Material supplied:
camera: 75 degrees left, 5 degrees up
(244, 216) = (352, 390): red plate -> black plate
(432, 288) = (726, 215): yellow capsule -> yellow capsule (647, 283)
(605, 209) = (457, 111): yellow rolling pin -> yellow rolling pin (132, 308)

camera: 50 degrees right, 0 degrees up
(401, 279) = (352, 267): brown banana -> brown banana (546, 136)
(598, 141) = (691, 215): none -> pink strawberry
...
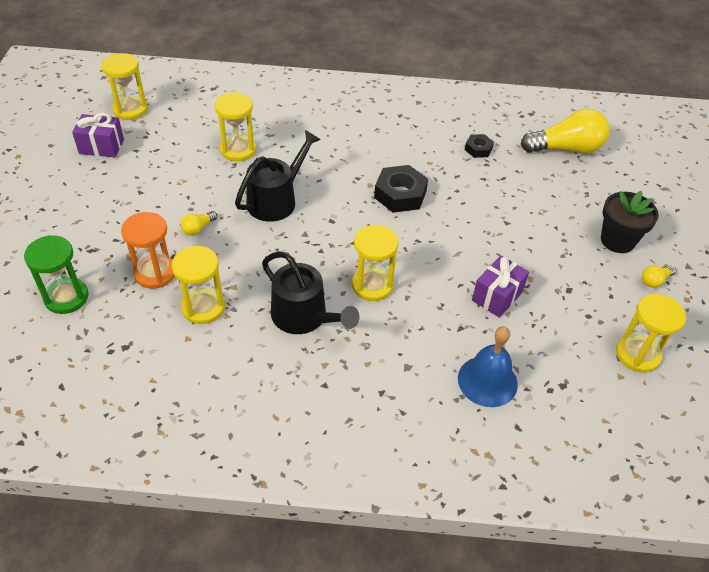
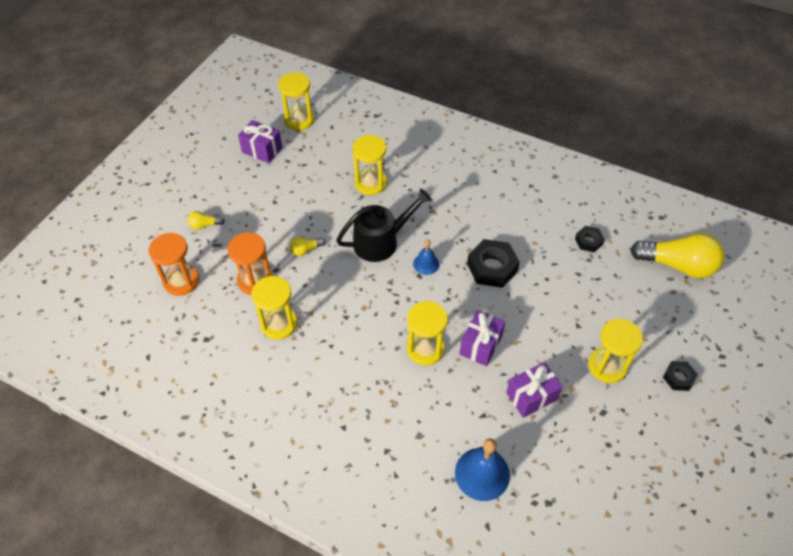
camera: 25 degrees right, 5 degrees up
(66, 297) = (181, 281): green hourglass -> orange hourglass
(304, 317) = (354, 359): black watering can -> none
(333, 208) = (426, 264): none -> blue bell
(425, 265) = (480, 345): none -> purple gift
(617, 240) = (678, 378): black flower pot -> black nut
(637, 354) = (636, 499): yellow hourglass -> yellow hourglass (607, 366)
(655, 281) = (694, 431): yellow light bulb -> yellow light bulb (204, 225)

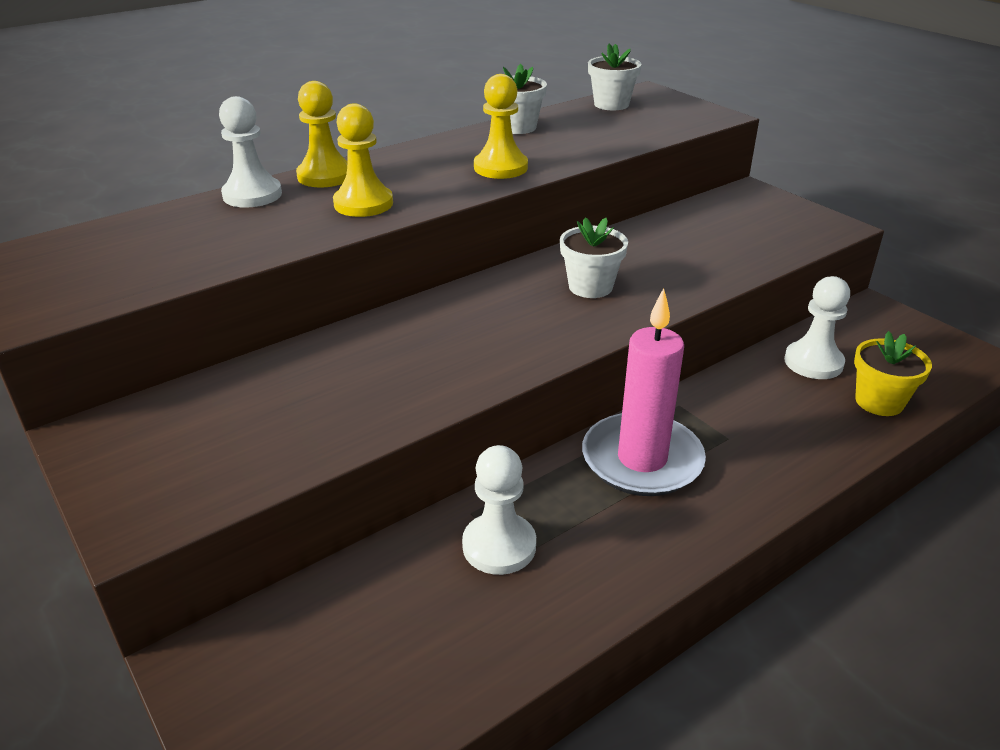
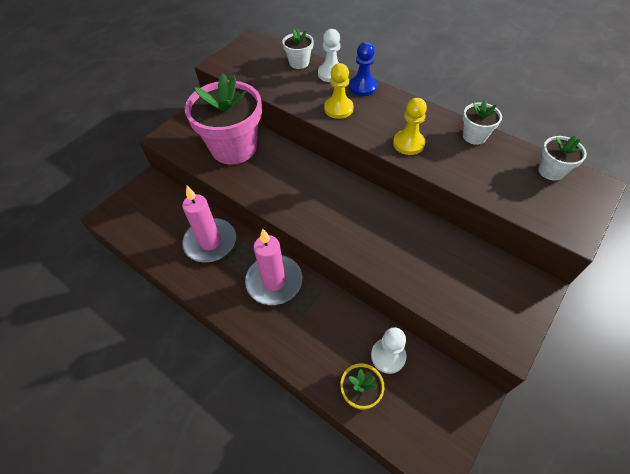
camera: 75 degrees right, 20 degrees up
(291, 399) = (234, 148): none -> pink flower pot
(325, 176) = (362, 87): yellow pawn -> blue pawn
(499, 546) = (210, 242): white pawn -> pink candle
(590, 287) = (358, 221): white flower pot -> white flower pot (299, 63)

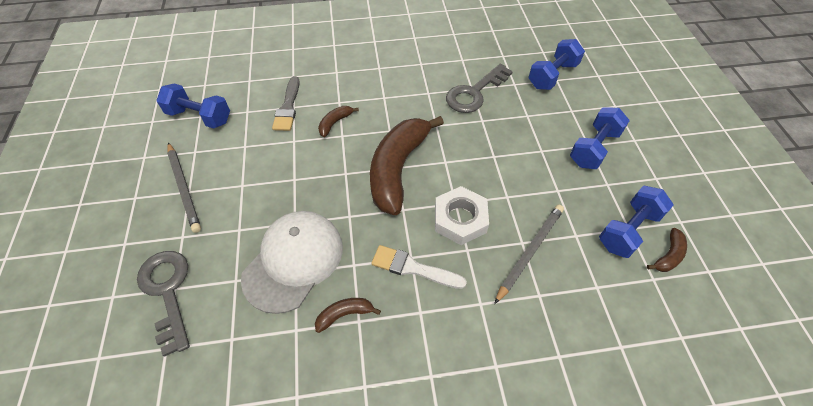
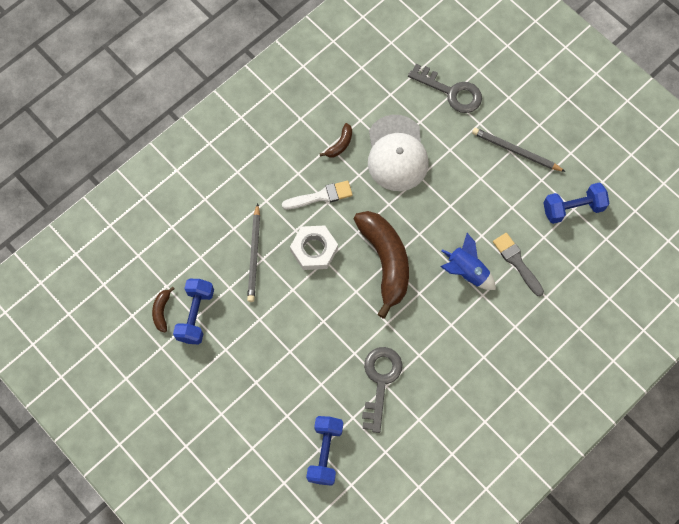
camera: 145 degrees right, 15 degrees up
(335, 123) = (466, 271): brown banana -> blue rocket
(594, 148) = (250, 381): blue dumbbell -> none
---
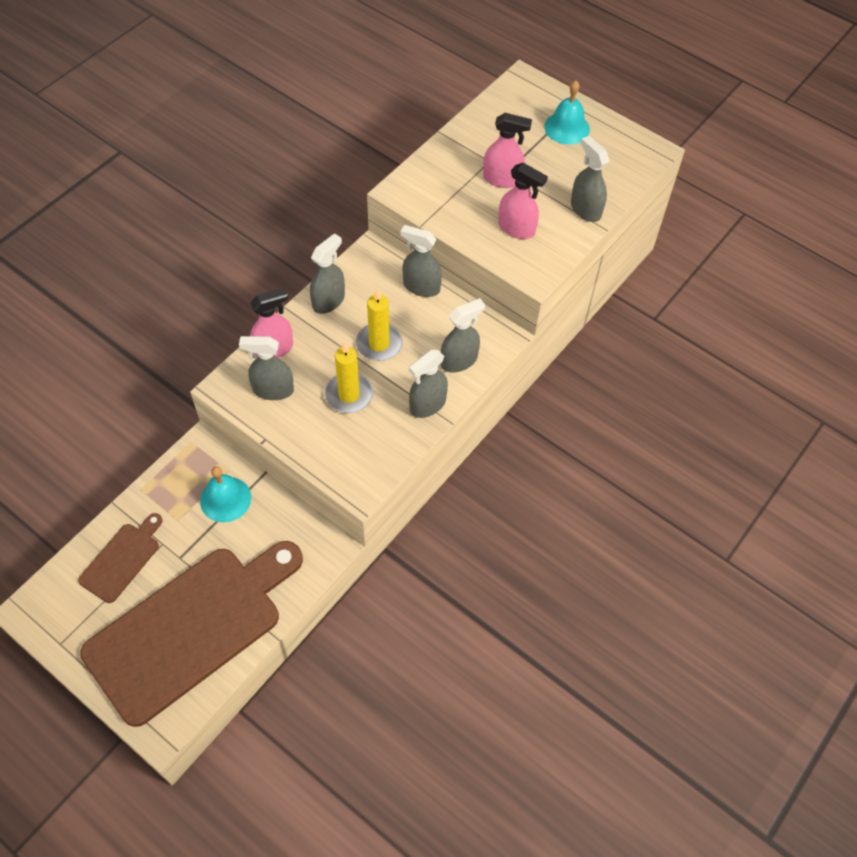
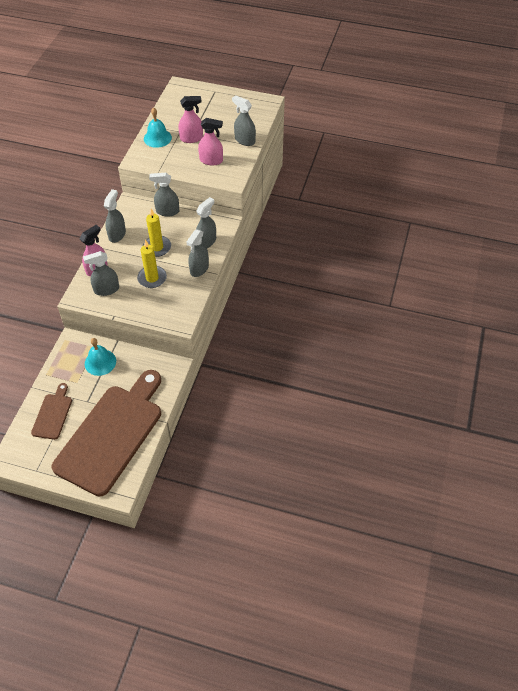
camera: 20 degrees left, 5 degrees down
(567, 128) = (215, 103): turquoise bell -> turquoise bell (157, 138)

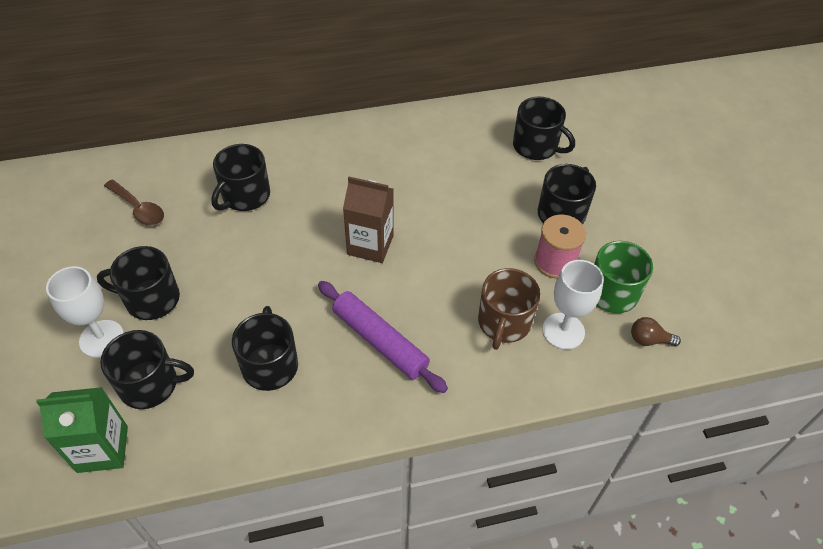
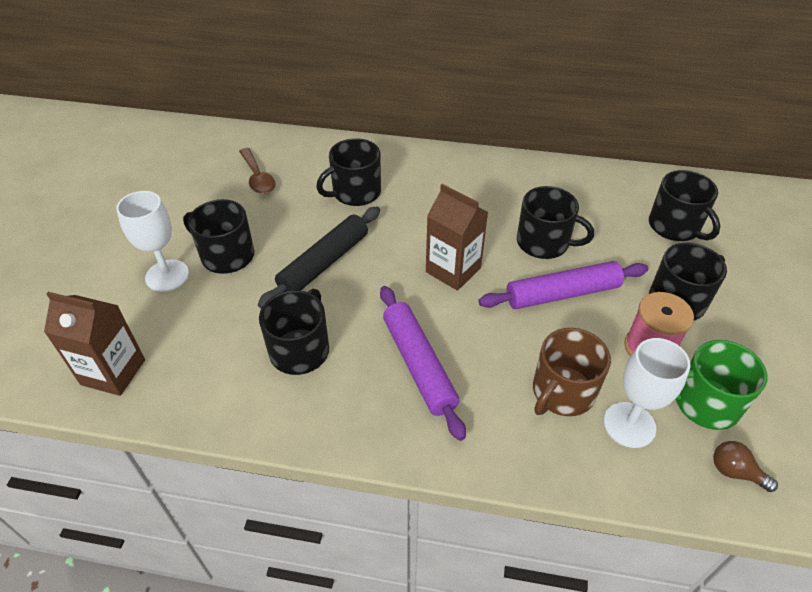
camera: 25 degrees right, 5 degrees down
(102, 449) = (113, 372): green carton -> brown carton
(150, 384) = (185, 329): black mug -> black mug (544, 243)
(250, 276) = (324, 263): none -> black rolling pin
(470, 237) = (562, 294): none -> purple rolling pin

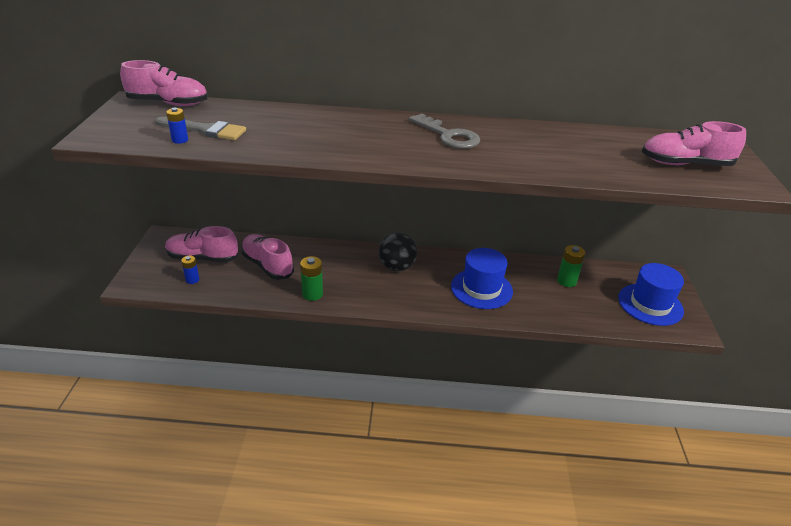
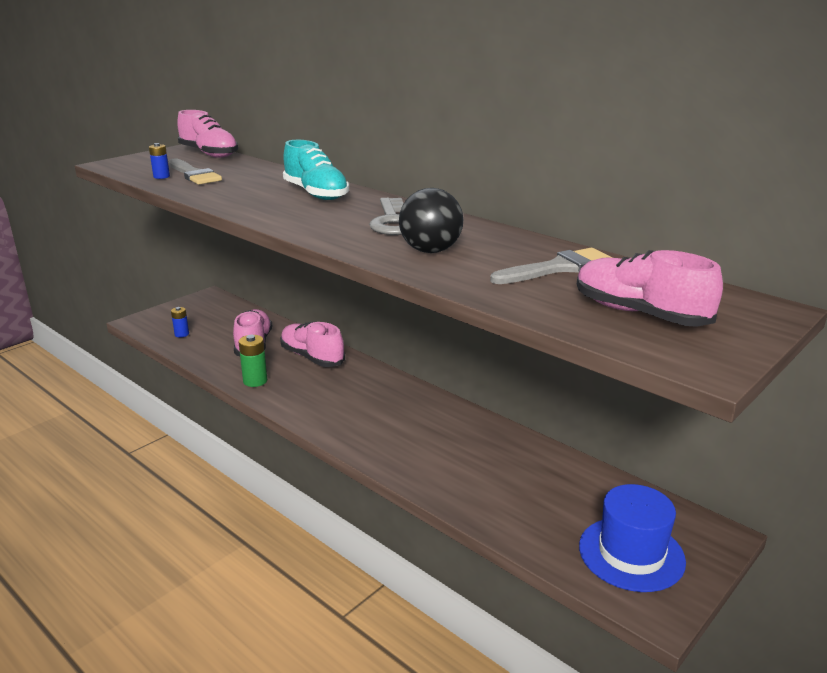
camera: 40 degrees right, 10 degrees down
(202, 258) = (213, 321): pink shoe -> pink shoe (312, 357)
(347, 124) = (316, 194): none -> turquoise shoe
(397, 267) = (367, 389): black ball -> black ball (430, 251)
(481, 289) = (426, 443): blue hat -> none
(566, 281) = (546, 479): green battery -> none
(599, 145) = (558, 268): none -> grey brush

Problem statement: Your answer should be the lines above, from the line containing "(244, 216) = (352, 390): red" up to and including the line containing "(598, 141) = (691, 215): none", reproduced exactly and with nothing else.

Task solution:
(244, 216) = (352, 390): red plate -> black plate
(432, 288) = (726, 215): yellow capsule -> yellow capsule (647, 283)
(605, 209) = (457, 111): yellow rolling pin -> yellow rolling pin (132, 308)

camera: 50 degrees right, 0 degrees up
(401, 279) = (352, 267): brown banana -> brown banana (546, 136)
(598, 141) = (691, 215): none -> pink strawberry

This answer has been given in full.